• [Task brief]: Only the lines from the one with "repainted | golden" onward are wanted, through the last line of the entries, set down exactly.

• [Records to use]:
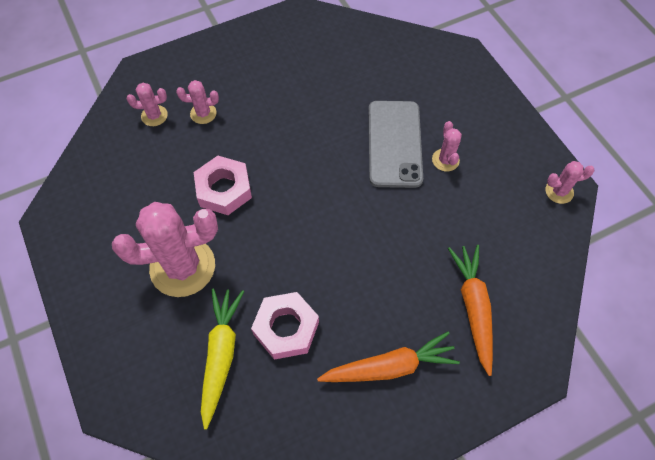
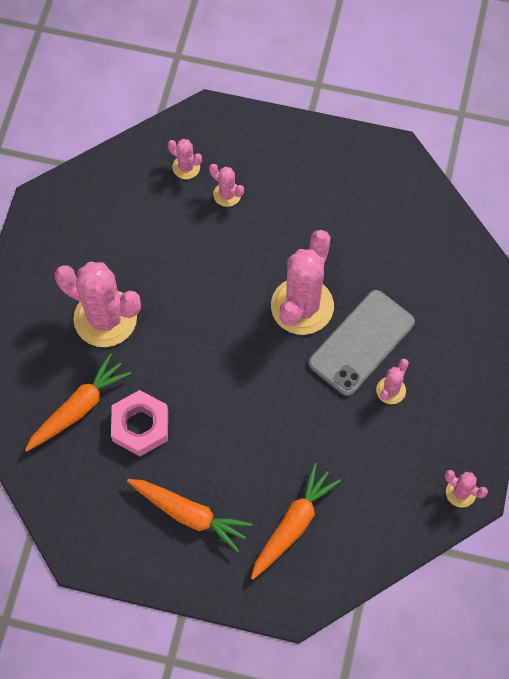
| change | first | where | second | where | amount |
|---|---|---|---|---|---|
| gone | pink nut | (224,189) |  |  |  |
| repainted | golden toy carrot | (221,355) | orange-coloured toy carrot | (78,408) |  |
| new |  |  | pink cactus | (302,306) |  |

• [Reply]:
| repainted | golden toy carrot | (221,355) | orange-coloured toy carrot | (78,408) |  |
| new |  |  | pink cactus | (302,306) |  |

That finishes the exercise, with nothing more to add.